## WORK TO BE COMPLETED
Print, please, exactly the lines from the one with "réveil [orange] <621 471 51 118> => nothing" through the final line of the data below, with both ends included and the pictures left out.

## INFORMATION SHOWN

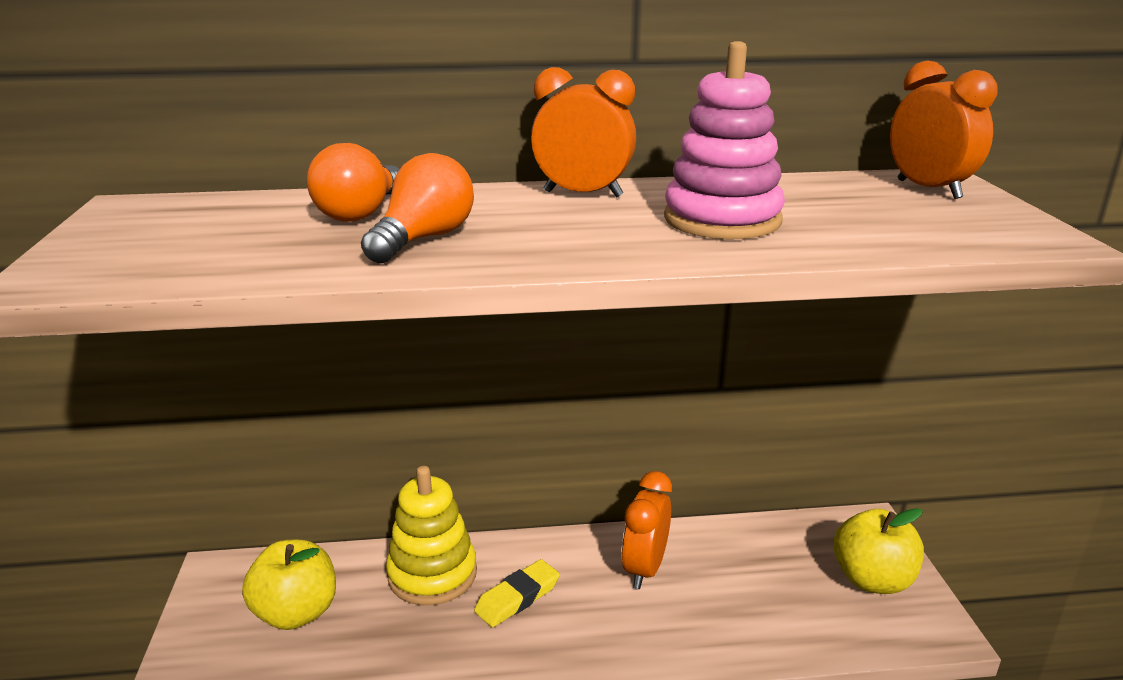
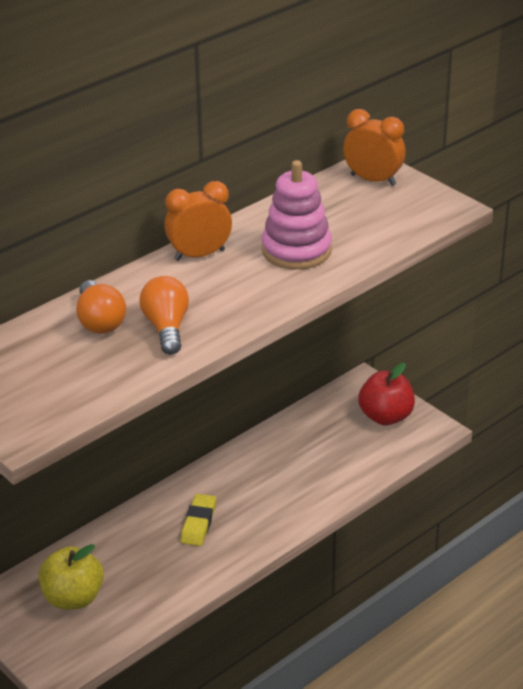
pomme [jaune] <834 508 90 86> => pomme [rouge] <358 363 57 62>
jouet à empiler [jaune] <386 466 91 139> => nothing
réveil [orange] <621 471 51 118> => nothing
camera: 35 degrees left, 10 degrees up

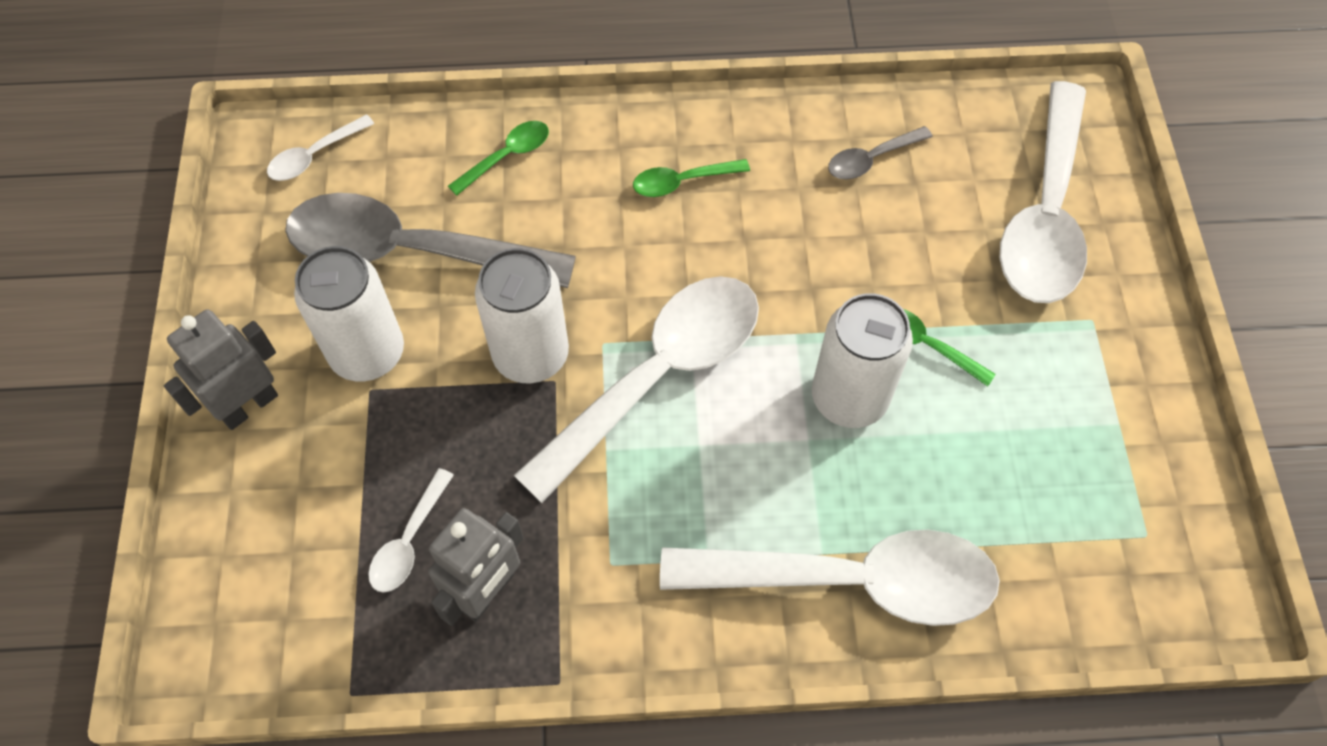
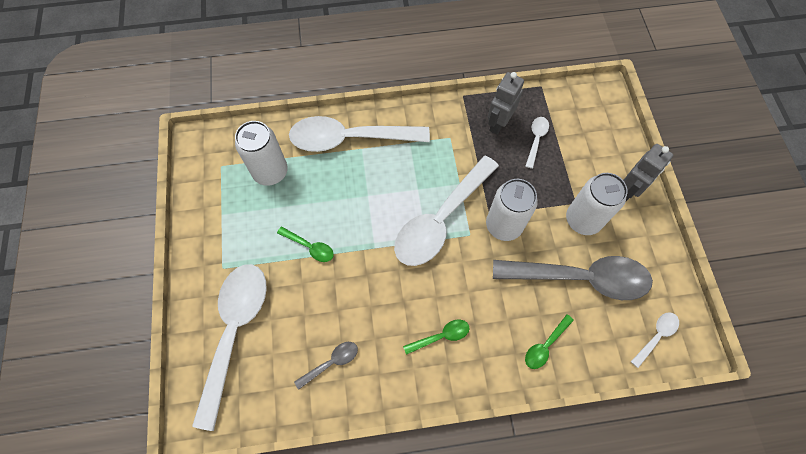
canette [blanc] <812 293 101 135> => canette [blanc] <235 121 53 65>, relocated
camera: 175 degrees right, 5 degrees up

## ANSWER SECTION
réveil [orange] <621 471 51 118> => nothing
camera: 35 degrees left, 10 degrees up

canette [blanc] <812 293 101 135> => canette [blanc] <235 121 53 65>, relocated
camera: 175 degrees right, 5 degrees up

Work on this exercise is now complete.